### What the task requires
Of all the lines in the entries below, give again exactly those starting at the line containing "camera: 30 degrees right, 20 degrees down" and ending at the line containing "(551, 196) = (605, 298): blue", both ends included, and no others.

### Input
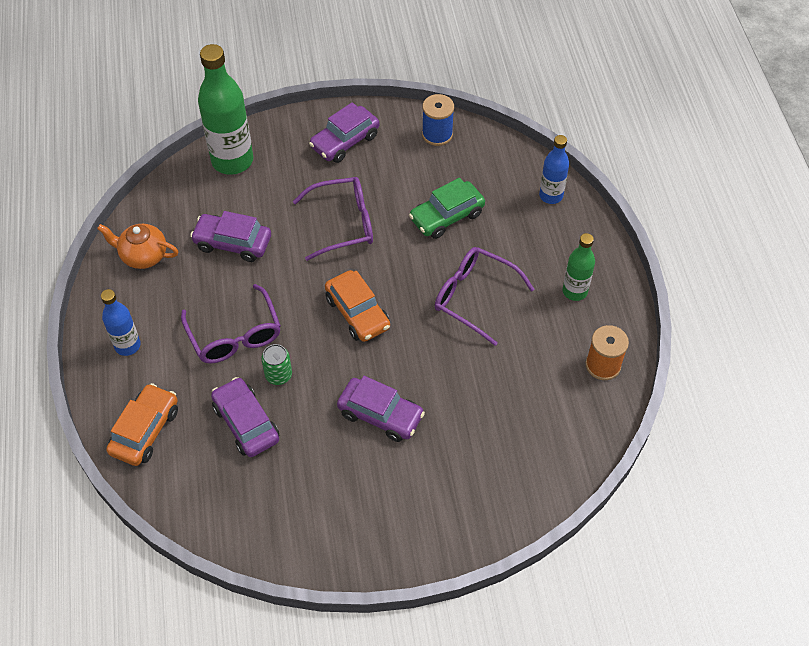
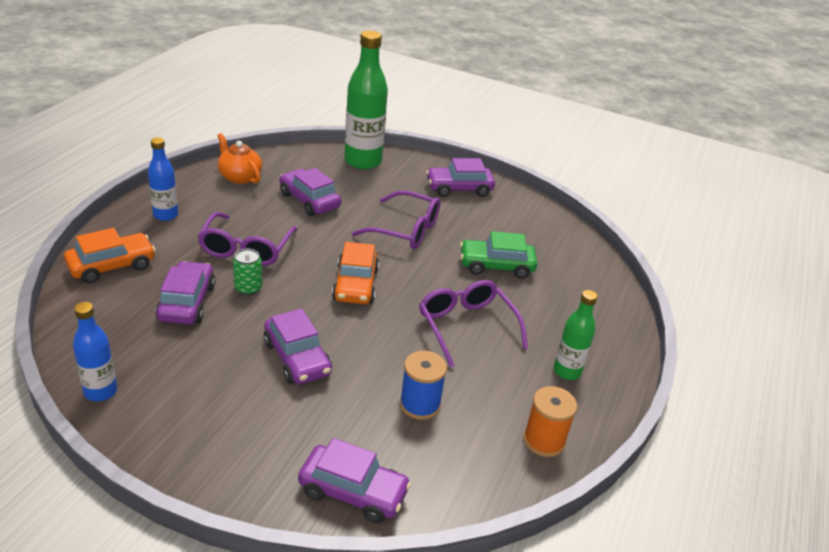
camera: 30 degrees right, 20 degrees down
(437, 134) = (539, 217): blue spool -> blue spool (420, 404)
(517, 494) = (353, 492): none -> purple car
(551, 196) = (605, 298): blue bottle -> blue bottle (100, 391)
--
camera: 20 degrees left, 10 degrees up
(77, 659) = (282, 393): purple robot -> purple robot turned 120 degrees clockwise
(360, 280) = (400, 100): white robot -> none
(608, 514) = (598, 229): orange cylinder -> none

### Your solution
camera: 30 degrees right, 20 degrees down
(437, 134) = (539, 217): blue spool -> blue spool (420, 404)
(517, 494) = (353, 492): none -> purple car
(551, 196) = (605, 298): blue bottle -> blue bottle (100, 391)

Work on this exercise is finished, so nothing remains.